» **Task item**
Go to the line that contains "orange rectangle: (61, 223)" in the records below and repeat it, and each line after it, exactly through the end, omitting pictures.

» **Supplied entries**
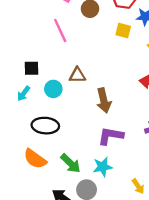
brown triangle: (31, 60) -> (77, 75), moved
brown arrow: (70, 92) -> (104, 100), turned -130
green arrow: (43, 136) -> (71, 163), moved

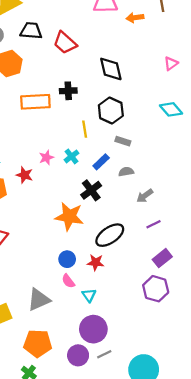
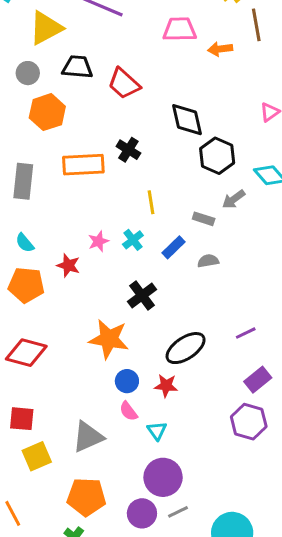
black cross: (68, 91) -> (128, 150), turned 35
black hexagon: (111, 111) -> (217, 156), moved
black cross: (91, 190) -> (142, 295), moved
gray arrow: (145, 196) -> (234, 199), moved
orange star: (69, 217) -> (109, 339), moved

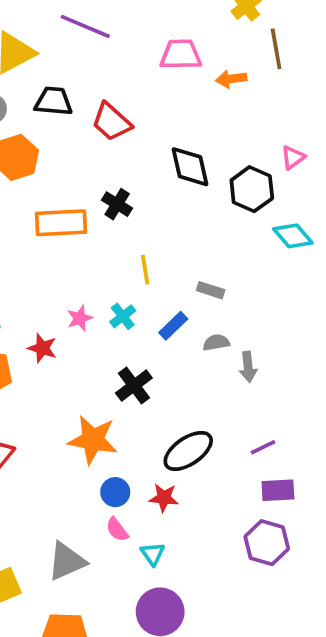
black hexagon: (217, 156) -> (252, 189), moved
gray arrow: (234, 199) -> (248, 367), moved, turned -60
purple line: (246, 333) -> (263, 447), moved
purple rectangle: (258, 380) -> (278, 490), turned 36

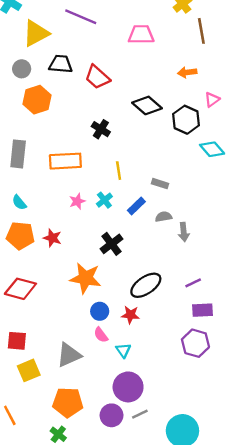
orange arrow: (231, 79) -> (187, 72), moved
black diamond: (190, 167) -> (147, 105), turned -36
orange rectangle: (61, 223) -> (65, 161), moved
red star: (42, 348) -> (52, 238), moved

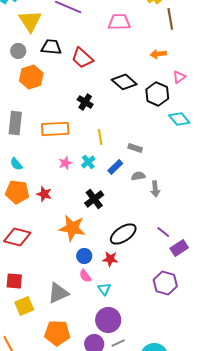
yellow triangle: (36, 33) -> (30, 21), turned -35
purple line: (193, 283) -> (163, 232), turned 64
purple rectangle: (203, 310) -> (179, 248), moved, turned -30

» **Written reply**
orange rectangle: (61, 223) -> (65, 161), moved
red star: (42, 348) -> (52, 238), moved

yellow triangle: (36, 33) -> (30, 21), turned -35
purple line: (193, 283) -> (163, 232), turned 64
purple rectangle: (203, 310) -> (179, 248), moved, turned -30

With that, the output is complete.